=== Section Start ===

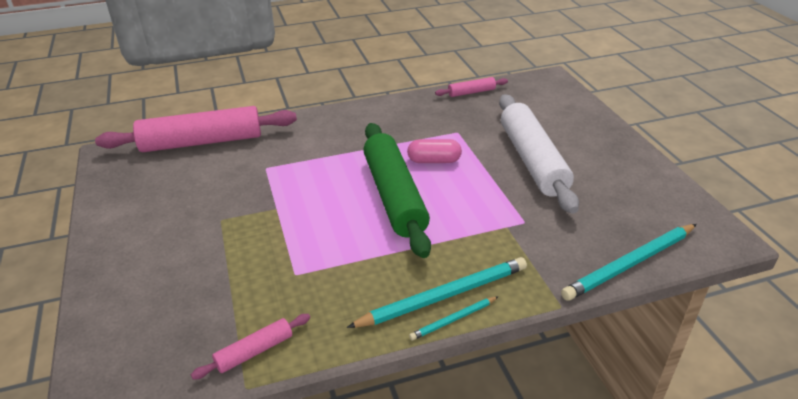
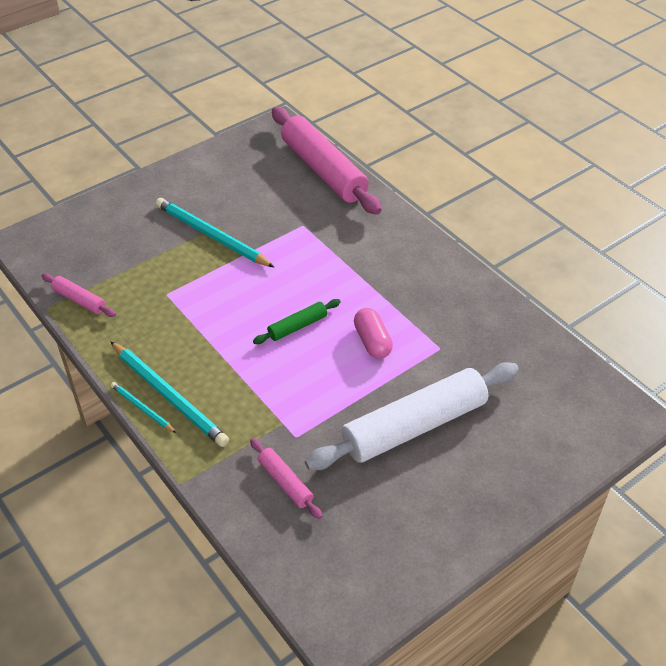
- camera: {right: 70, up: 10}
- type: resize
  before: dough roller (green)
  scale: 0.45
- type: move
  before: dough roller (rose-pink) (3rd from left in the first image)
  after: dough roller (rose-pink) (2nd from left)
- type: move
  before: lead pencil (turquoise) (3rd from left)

=== Section End ===
=== Section Start ===

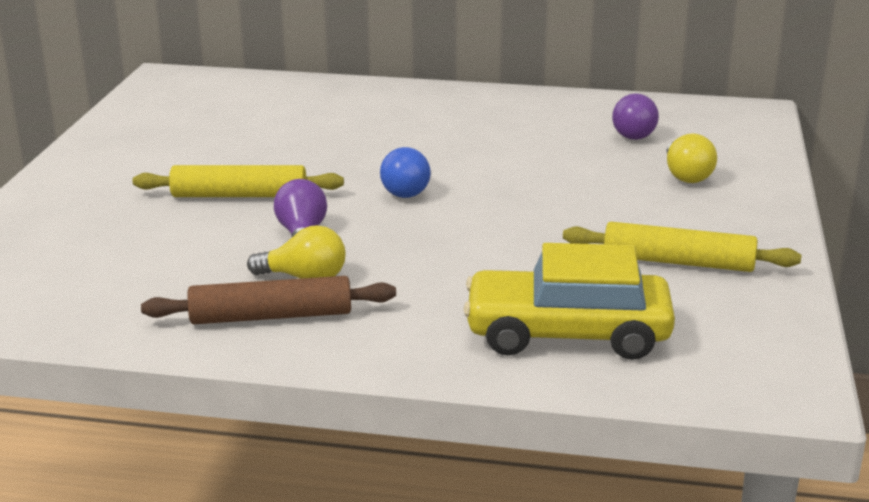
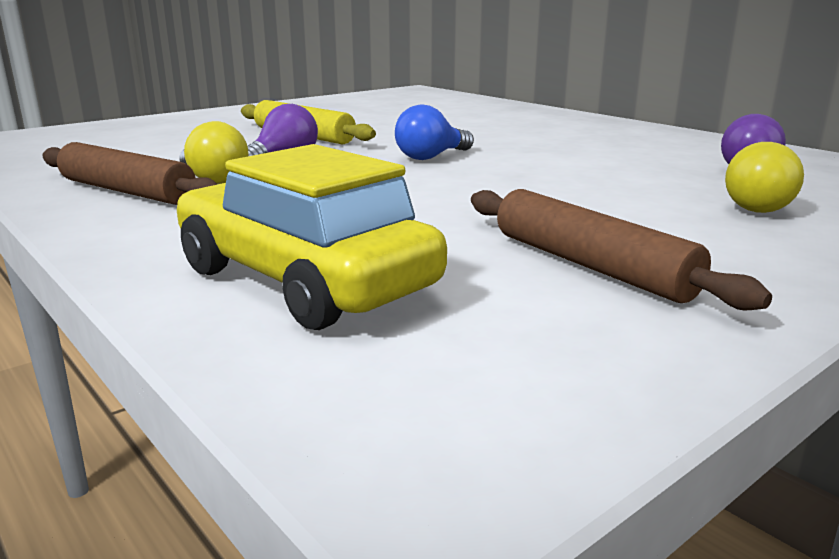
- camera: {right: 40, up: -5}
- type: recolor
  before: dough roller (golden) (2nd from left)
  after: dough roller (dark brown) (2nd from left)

=== Section End ===
=== Section Start ===

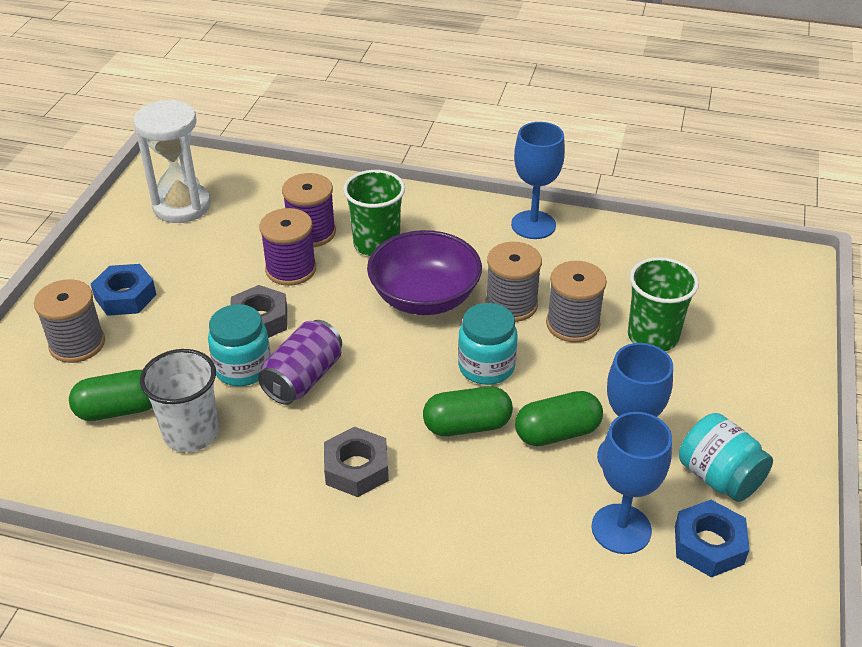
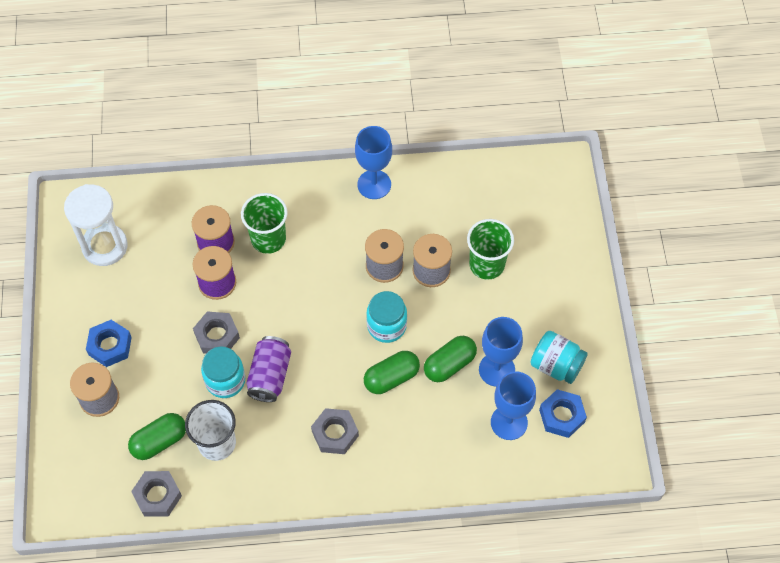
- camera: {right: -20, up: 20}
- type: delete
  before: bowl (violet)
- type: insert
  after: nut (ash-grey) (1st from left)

=== Section End ===

DIRECTIONS:
Among the lines above, find those carrying the word "rose" and copy them out.

EXERCISE RESPONSE:
  before: dough roller (rose-pink) (3rd from left in the first image)
  after: dough roller (rose-pink) (2nd from left)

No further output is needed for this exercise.